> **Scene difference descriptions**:
________________________

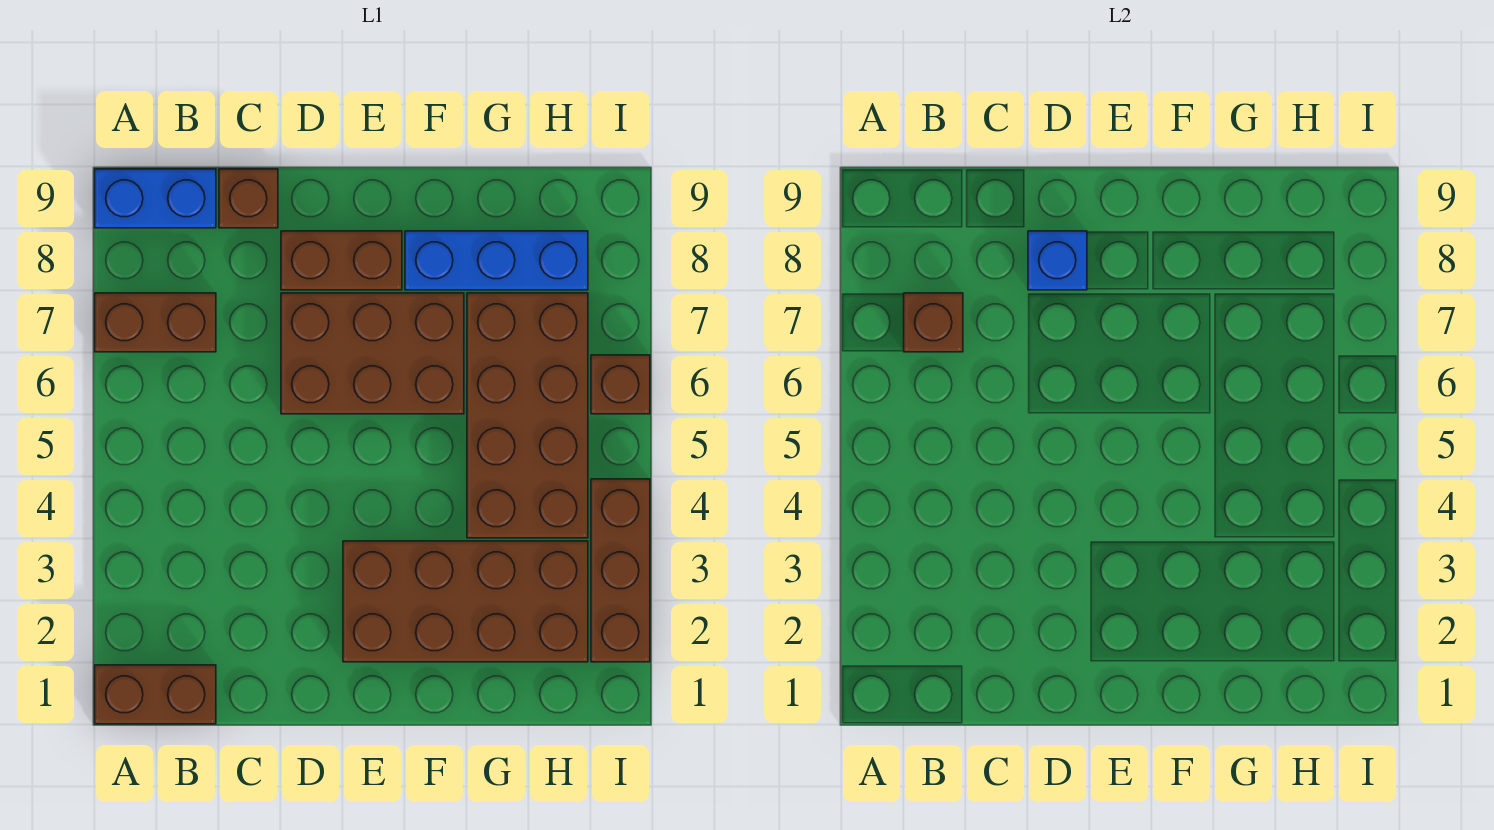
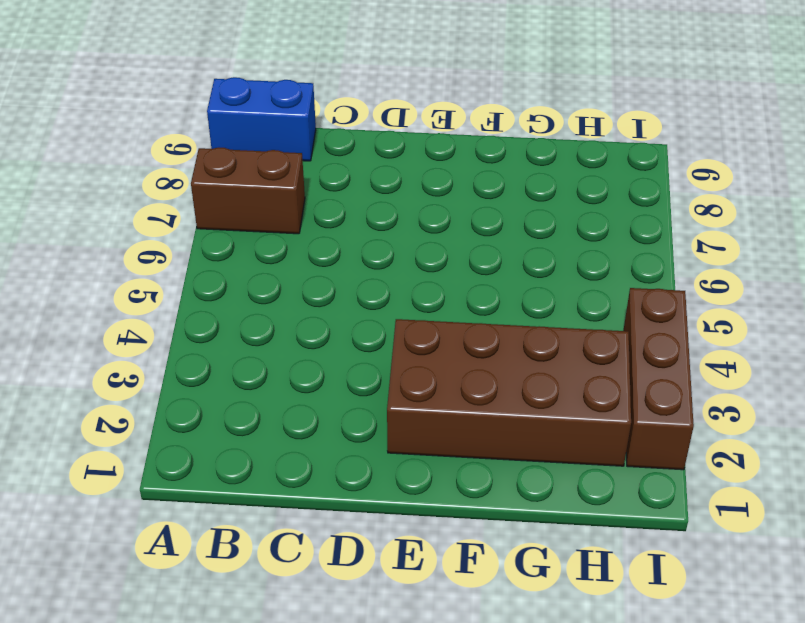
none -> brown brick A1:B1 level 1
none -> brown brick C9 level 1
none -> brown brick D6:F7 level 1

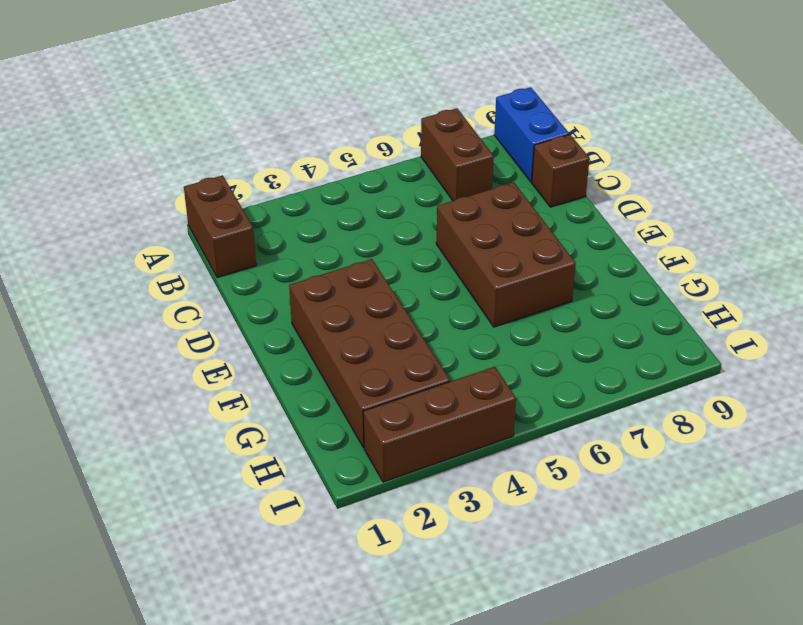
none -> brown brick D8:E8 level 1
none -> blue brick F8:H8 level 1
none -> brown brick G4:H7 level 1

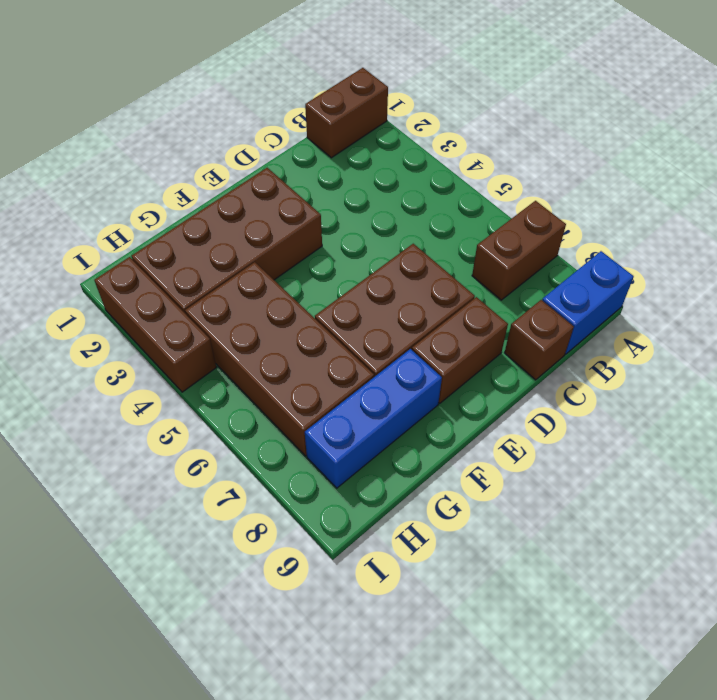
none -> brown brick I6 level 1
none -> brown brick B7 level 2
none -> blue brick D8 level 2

________________________

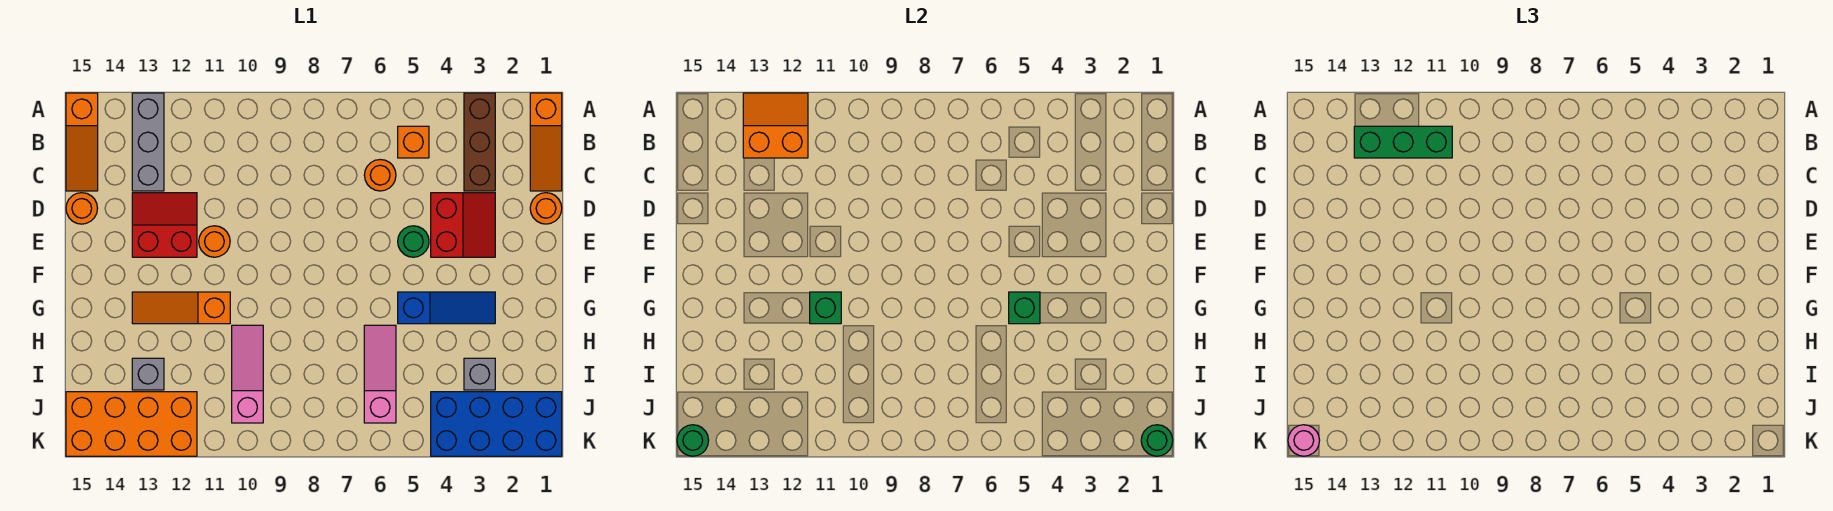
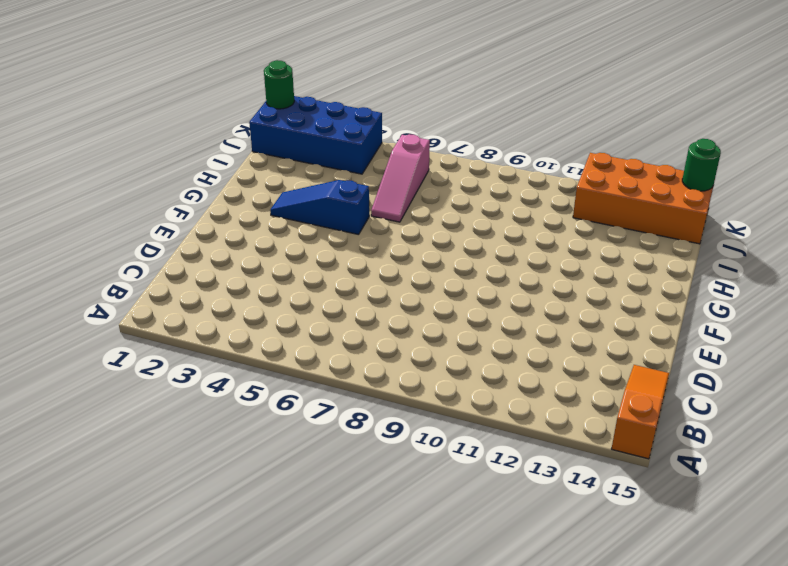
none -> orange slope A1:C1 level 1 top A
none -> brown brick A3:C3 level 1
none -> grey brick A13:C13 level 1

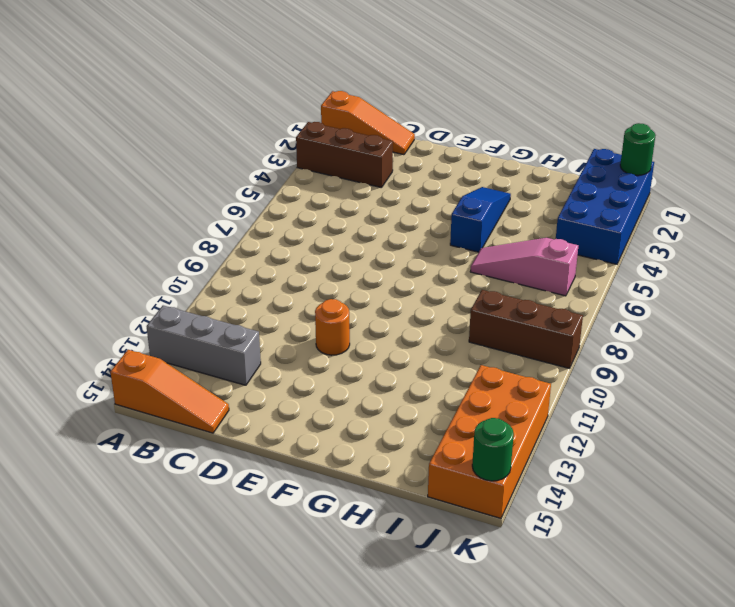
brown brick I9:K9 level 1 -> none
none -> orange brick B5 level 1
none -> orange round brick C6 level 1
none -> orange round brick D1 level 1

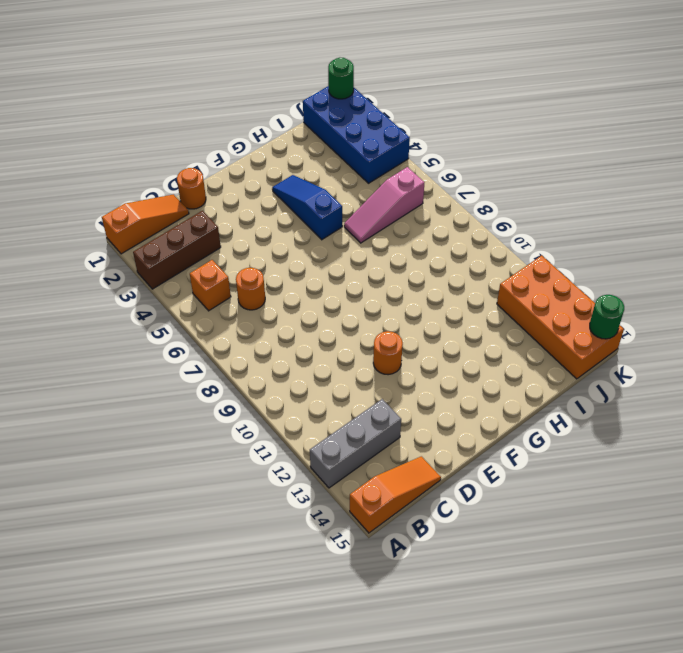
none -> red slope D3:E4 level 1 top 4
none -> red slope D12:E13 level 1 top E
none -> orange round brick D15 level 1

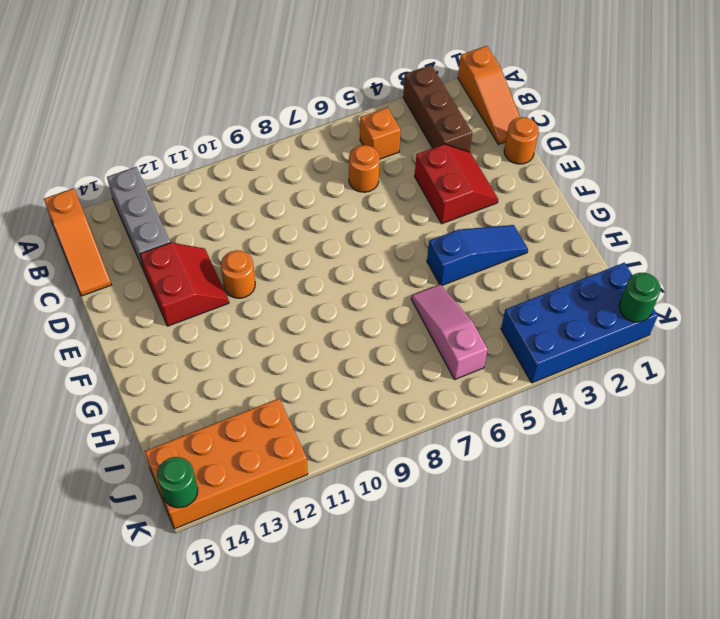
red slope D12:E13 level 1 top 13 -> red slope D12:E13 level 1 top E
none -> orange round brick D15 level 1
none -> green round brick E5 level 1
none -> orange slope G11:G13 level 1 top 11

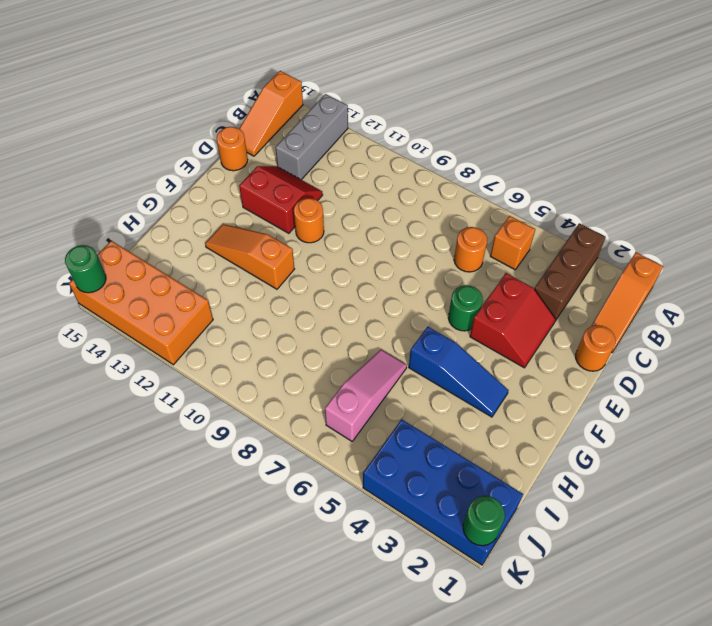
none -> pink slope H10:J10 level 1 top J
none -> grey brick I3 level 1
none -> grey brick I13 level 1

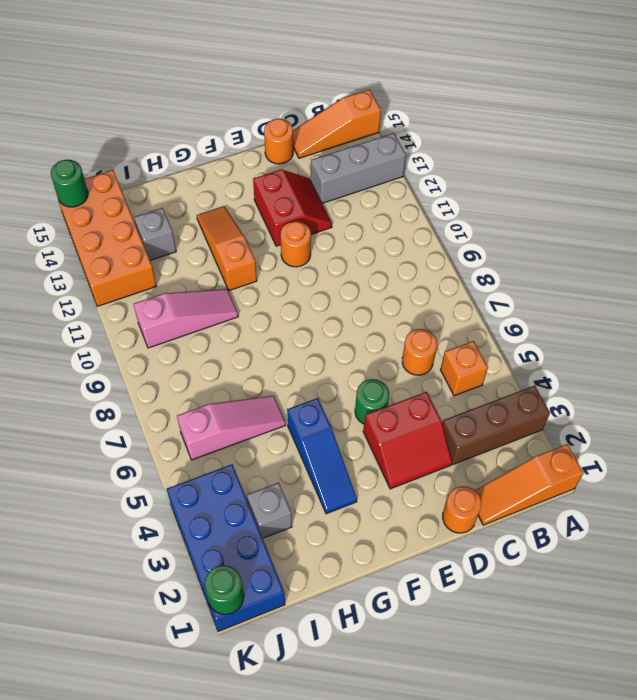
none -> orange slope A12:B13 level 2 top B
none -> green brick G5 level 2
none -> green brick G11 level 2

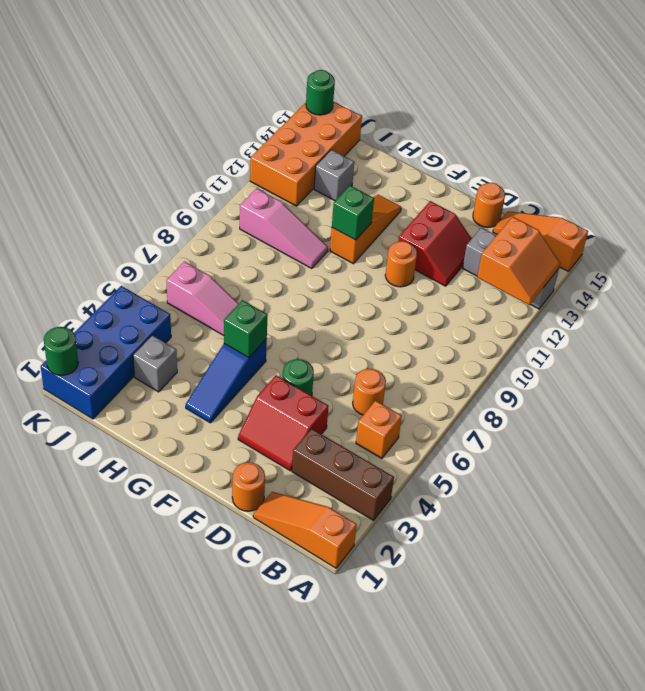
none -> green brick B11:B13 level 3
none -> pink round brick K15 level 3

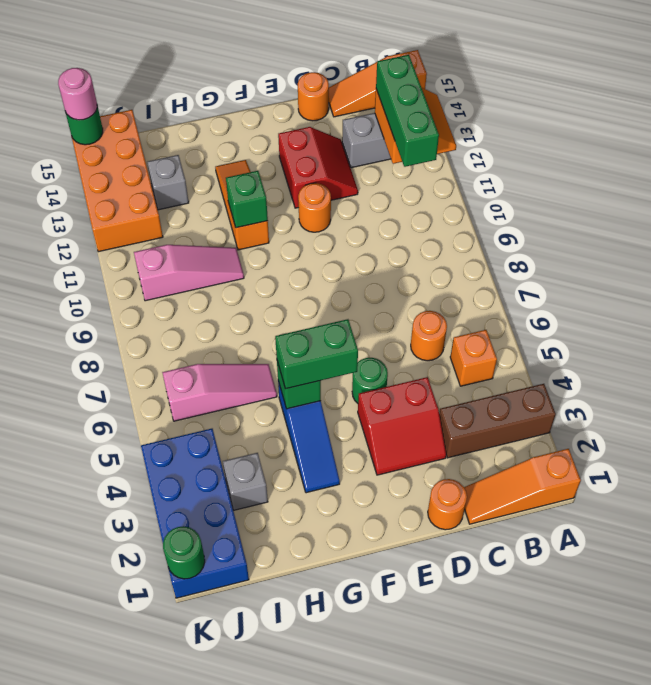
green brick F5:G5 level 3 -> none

________________________

> **Action item**: With the pictures left out, write out exactly the lines above from the one containing "none -> brown brick A3:C3 level 1" through the one containing "none -> red slope D12:E13 level 1 top E".

> **Result of this exercise**:
none -> brown brick A3:C3 level 1
none -> grey brick A13:C13 level 1

brown brick I9:K9 level 1 -> none
none -> orange brick B5 level 1
none -> orange round brick C6 level 1
none -> orange round brick D1 level 1

none -> red slope D3:E4 level 1 top 4
none -> red slope D12:E13 level 1 top E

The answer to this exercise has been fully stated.